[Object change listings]
•••

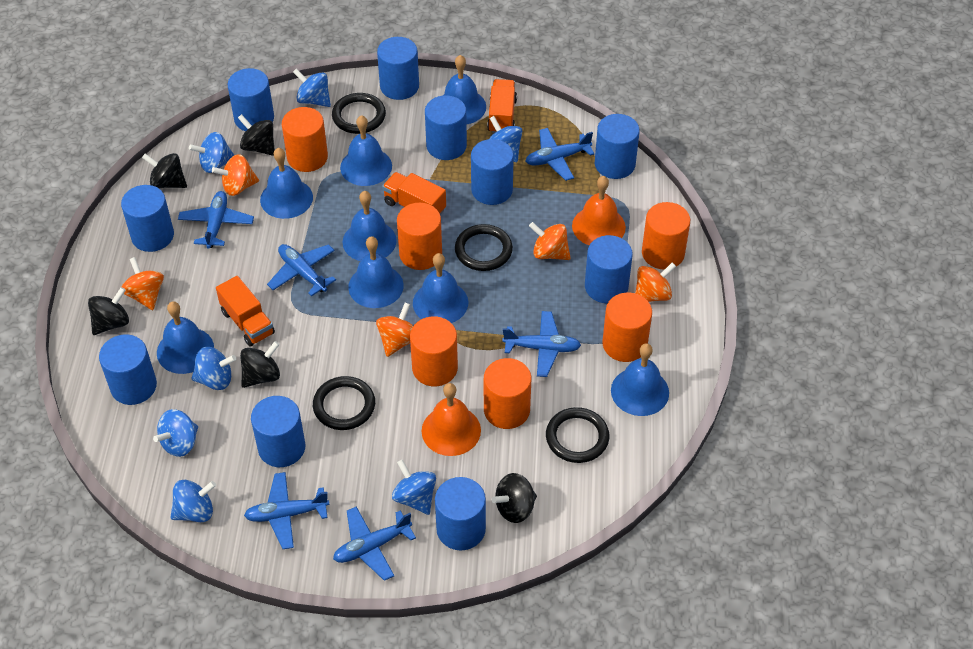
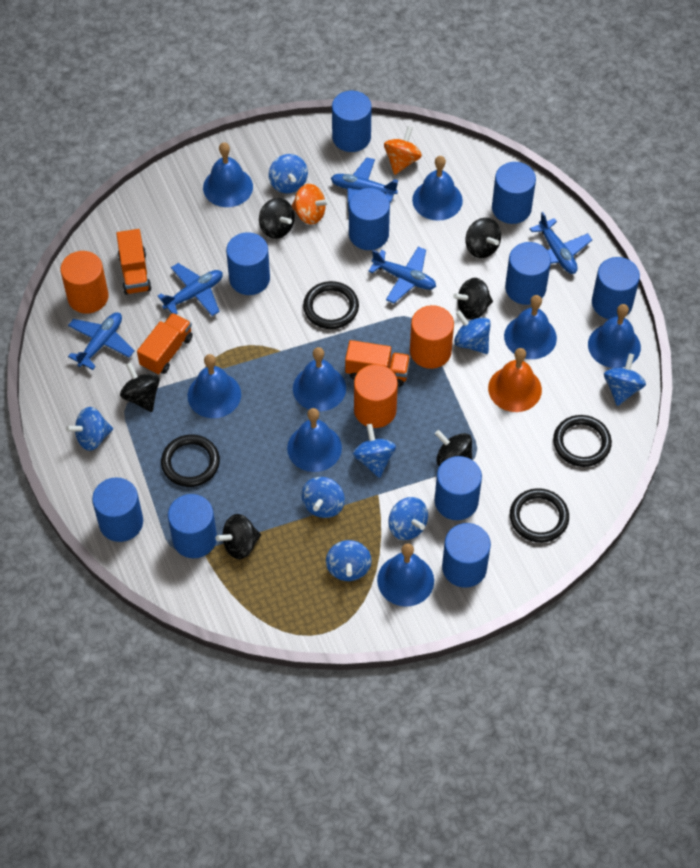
black spinning top: 5 -> 6
blue plane: 6 -> 5
blue spinning top: 7 -> 8
orange bell: 2 -> 1
orange cylinder: 6 -> 3
orange spinning top: 5 -> 2

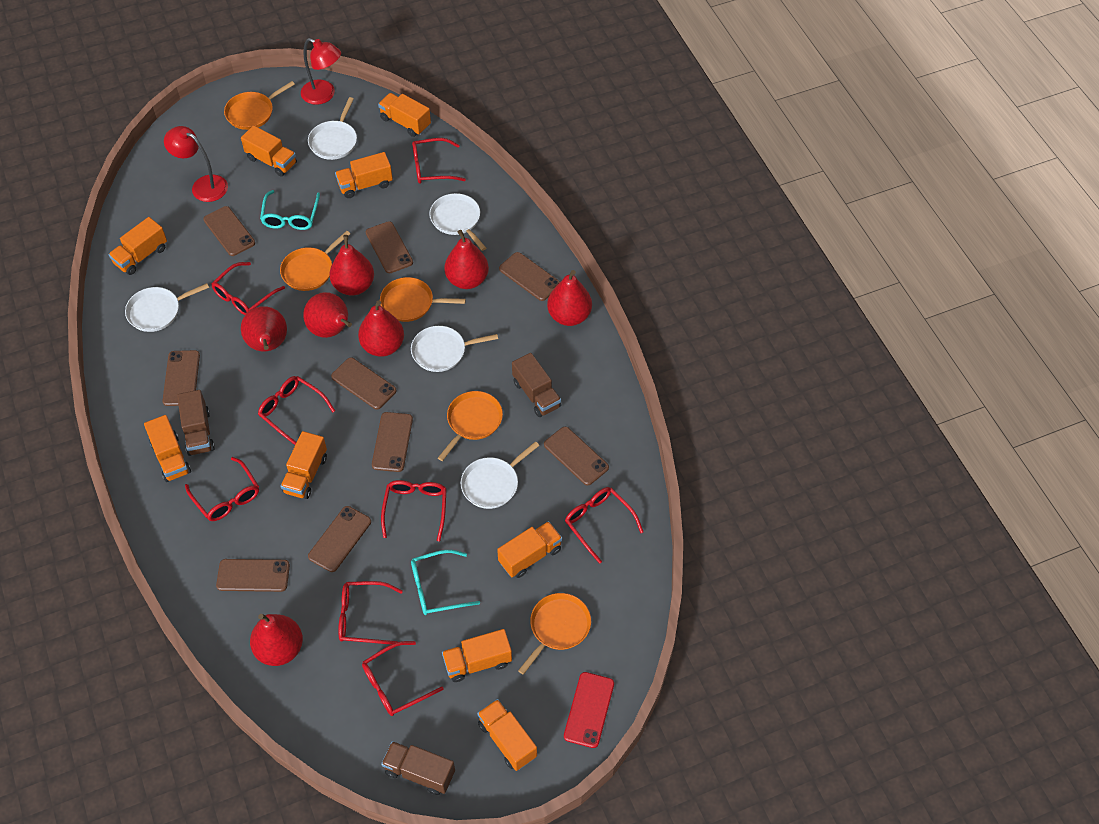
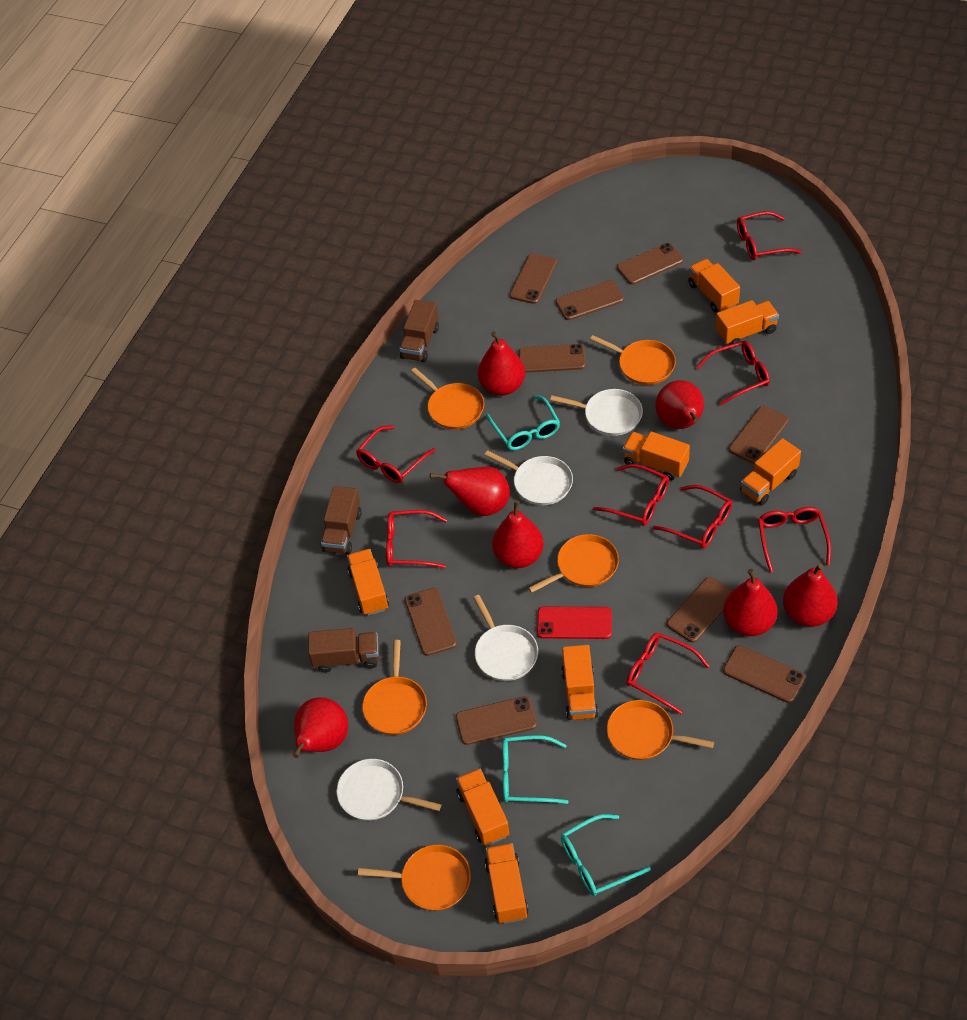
orange pan: 5 -> 6
orange truck: 9 -> 8
red lamp: 2 -> 0
turquoise glasses: 2 -> 3
white pan: 5 -> 4

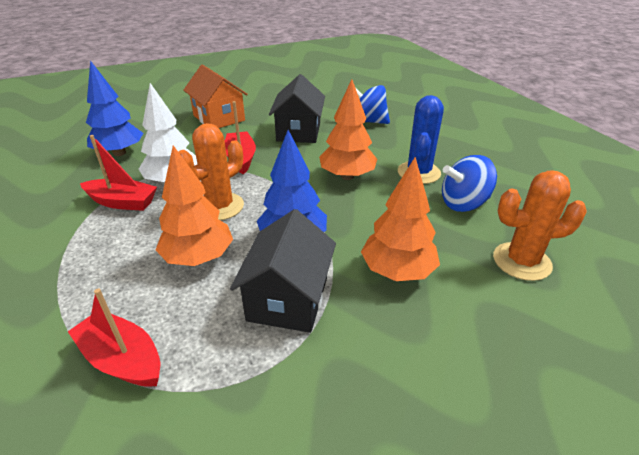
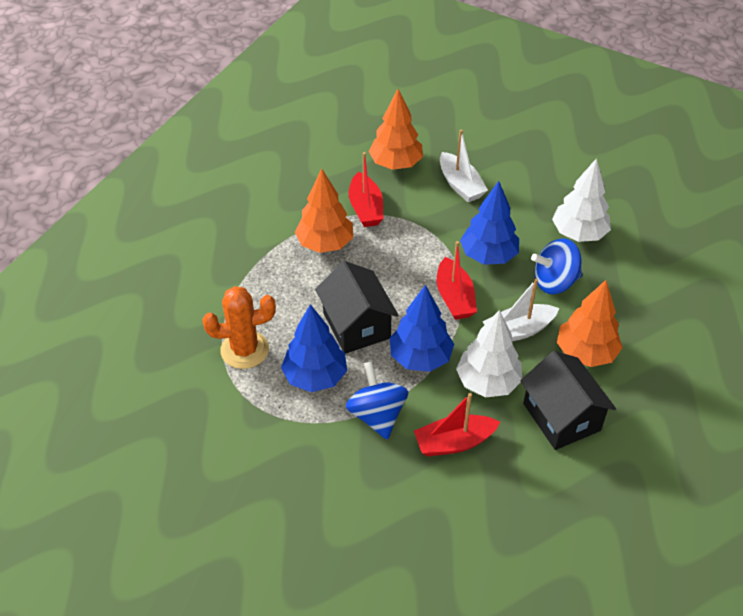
blue cactus: 1 -> 0
blue tree: 2 -> 3
orange cactus: 2 -> 1
orange house: 1 -> 0
white boat: 0 -> 2
white tree: 1 -> 2

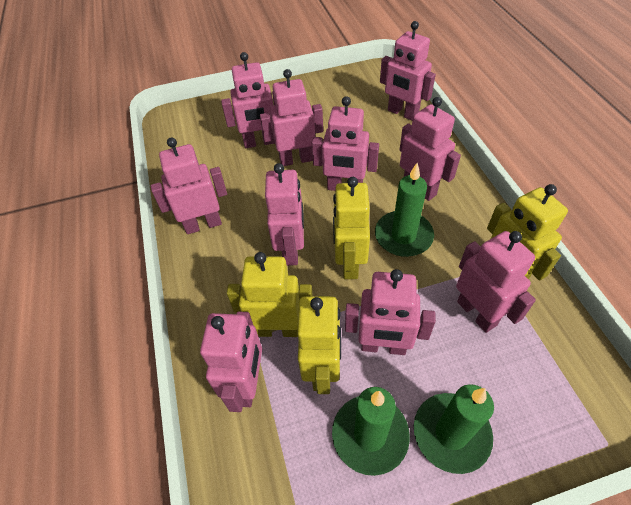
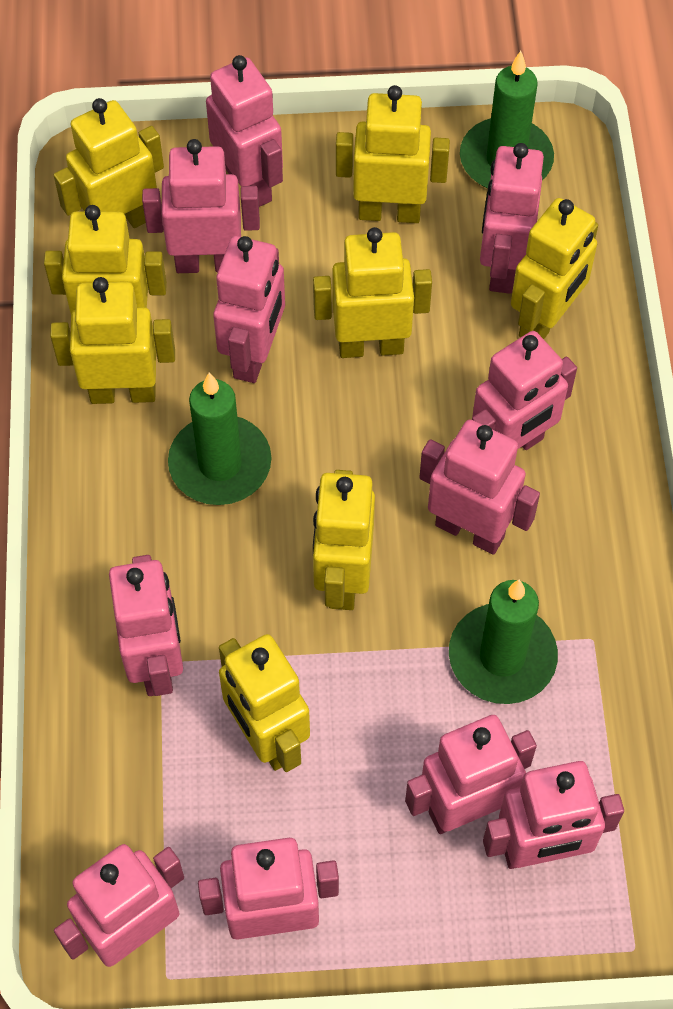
pink robot: 10 -> 11
yellow robot: 4 -> 8

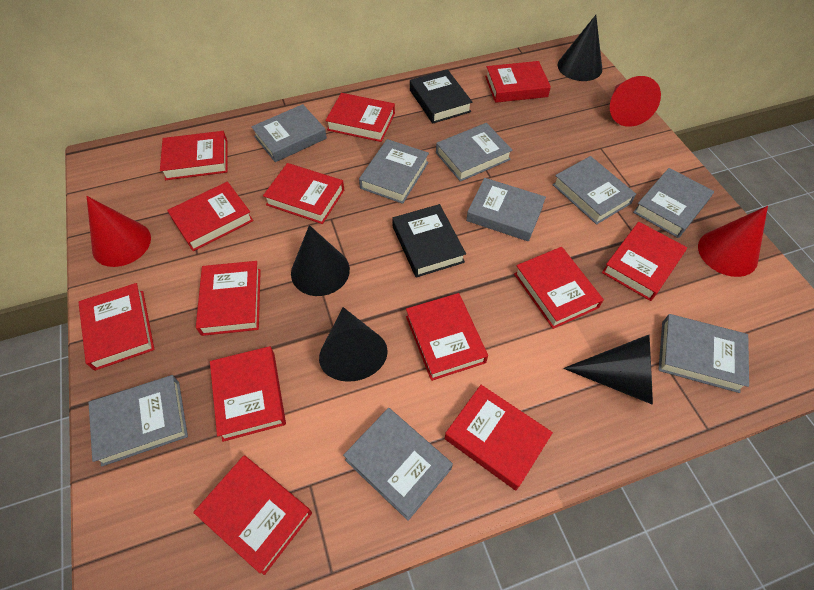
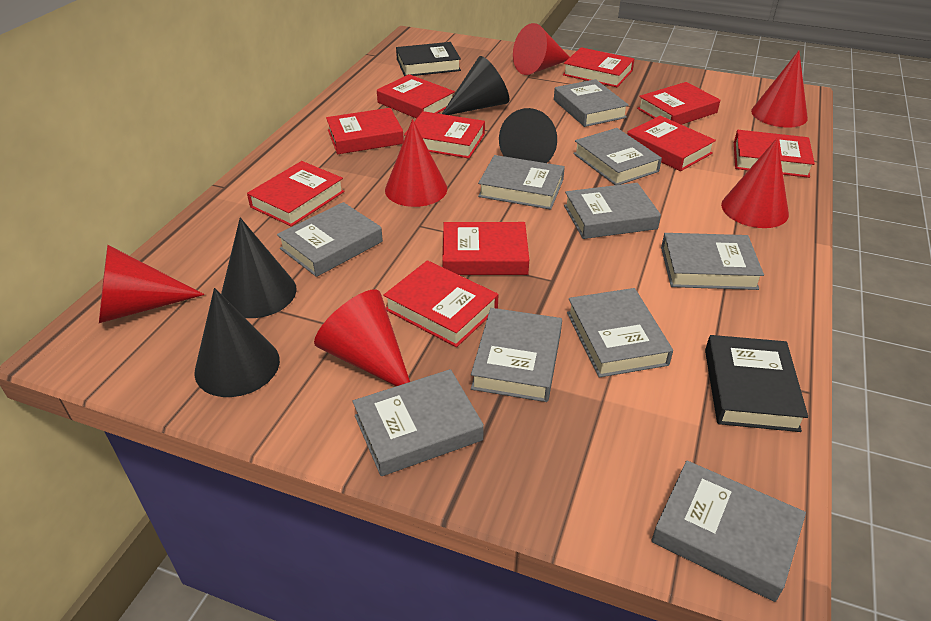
grey book: 9 -> 10
red book: 13 -> 10
red cone: 3 -> 6

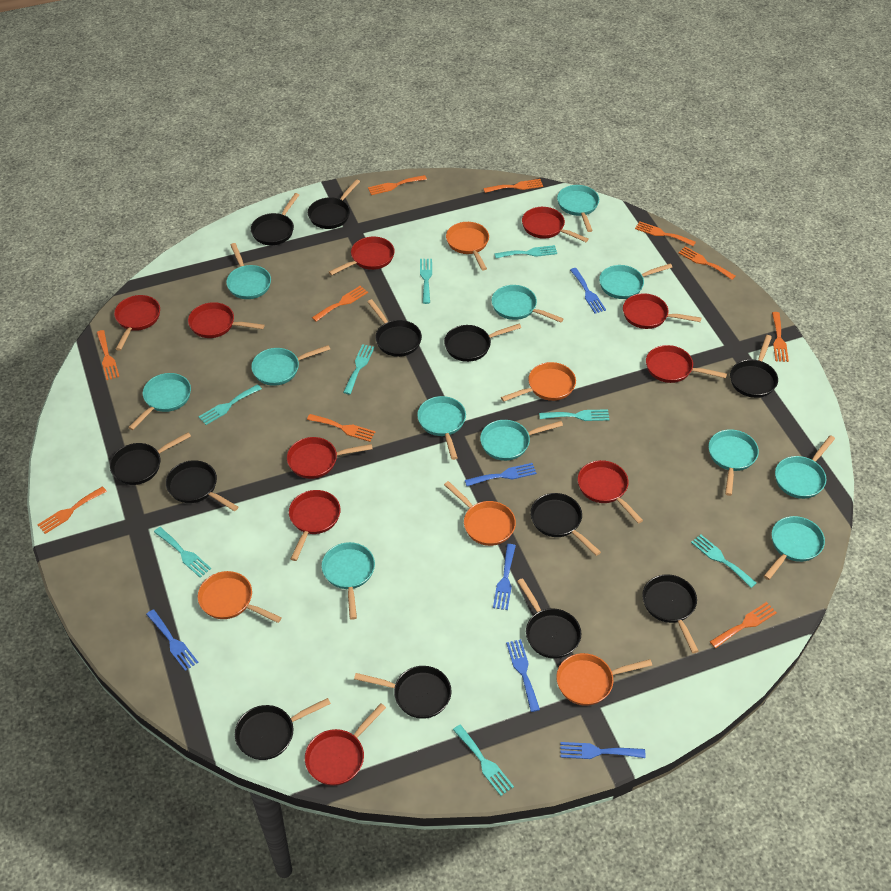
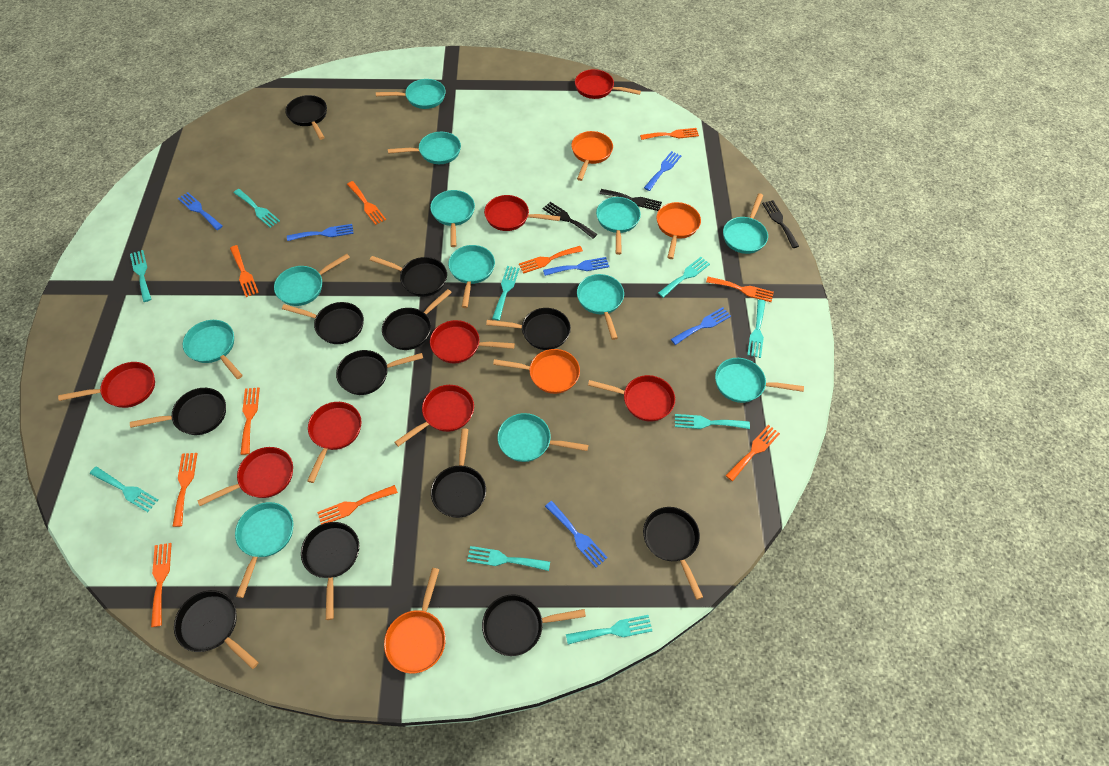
black fork: 0 -> 3
orange pan: 5 -> 4
red pan: 10 -> 8
turquoise fork: 8 -> 9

•••

ACTION ITEM:
The output must match the records word for word, except that no pictures appear.

WRITTEN SOLUTION:
black spinning top: 5 -> 6
blue plane: 6 -> 5
blue spinning top: 7 -> 8
orange bell: 2 -> 1
orange cylinder: 6 -> 3
orange spinning top: 5 -> 2

orange pan: 5 -> 6
orange truck: 9 -> 8
red lamp: 2 -> 0
turquoise glasses: 2 -> 3
white pan: 5 -> 4

blue cactus: 1 -> 0
blue tree: 2 -> 3
orange cactus: 2 -> 1
orange house: 1 -> 0
white boat: 0 -> 2
white tree: 1 -> 2

pink robot: 10 -> 11
yellow robot: 4 -> 8

grey book: 9 -> 10
red book: 13 -> 10
red cone: 3 -> 6

black fork: 0 -> 3
orange pan: 5 -> 4
red pan: 10 -> 8
turquoise fork: 8 -> 9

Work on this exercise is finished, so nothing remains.